PROBLEM STATEMENT:
Return the following from the records below: each line, word for word, starting with the line that contains "R2: 33k (GND, VCC) -> 33k (N_2, VCC)" and going on through the line that contains "CN7 pin 2: SIG4 -> +5V", with nothing outside that range.
[Opening RECORDS FOR THIS EXERCISE section]
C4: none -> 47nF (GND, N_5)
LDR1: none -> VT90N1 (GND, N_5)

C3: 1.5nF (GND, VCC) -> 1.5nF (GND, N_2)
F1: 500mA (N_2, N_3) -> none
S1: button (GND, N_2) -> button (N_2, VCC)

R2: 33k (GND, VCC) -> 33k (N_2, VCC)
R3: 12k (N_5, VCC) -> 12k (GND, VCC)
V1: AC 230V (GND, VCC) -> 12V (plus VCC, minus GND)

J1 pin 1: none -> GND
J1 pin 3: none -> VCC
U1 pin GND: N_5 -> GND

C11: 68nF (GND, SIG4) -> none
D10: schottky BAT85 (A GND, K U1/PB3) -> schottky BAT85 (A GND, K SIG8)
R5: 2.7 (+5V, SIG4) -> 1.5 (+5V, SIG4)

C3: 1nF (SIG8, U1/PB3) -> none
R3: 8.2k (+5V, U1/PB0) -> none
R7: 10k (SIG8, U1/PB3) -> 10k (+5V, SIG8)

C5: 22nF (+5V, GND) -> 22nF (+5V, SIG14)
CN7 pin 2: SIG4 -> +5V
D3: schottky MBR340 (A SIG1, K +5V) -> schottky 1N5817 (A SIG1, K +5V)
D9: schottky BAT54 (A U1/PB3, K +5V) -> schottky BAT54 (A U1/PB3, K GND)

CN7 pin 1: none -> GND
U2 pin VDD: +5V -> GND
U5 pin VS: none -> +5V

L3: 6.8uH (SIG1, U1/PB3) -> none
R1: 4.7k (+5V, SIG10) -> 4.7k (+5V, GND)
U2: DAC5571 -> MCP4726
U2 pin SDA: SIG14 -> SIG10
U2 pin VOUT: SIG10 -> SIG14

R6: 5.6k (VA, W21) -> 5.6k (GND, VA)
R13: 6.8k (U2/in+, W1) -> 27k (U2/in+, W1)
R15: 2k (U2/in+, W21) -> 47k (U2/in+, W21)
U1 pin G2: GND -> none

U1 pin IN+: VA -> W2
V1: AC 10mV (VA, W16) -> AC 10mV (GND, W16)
[Closing RECORDS FOR THIS EXERCISE section]
ANSWER TO THIS EXERCISE:
R2: 33k (GND, VCC) -> 33k (N_2, VCC)
R3: 12k (N_5, VCC) -> 12k (GND, VCC)
V1: AC 230V (GND, VCC) -> 12V (plus VCC, minus GND)

J1 pin 1: none -> GND
J1 pin 3: none -> VCC
U1 pin GND: N_5 -> GND

C11: 68nF (GND, SIG4) -> none
D10: schottky BAT85 (A GND, K U1/PB3) -> schottky BAT85 (A GND, K SIG8)
R5: 2.7 (+5V, SIG4) -> 1.5 (+5V, SIG4)

C3: 1nF (SIG8, U1/PB3) -> none
R3: 8.2k (+5V, U1/PB0) -> none
R7: 10k (SIG8, U1/PB3) -> 10k (+5V, SIG8)

C5: 22nF (+5V, GND) -> 22nF (+5V, SIG14)
CN7 pin 2: SIG4 -> +5V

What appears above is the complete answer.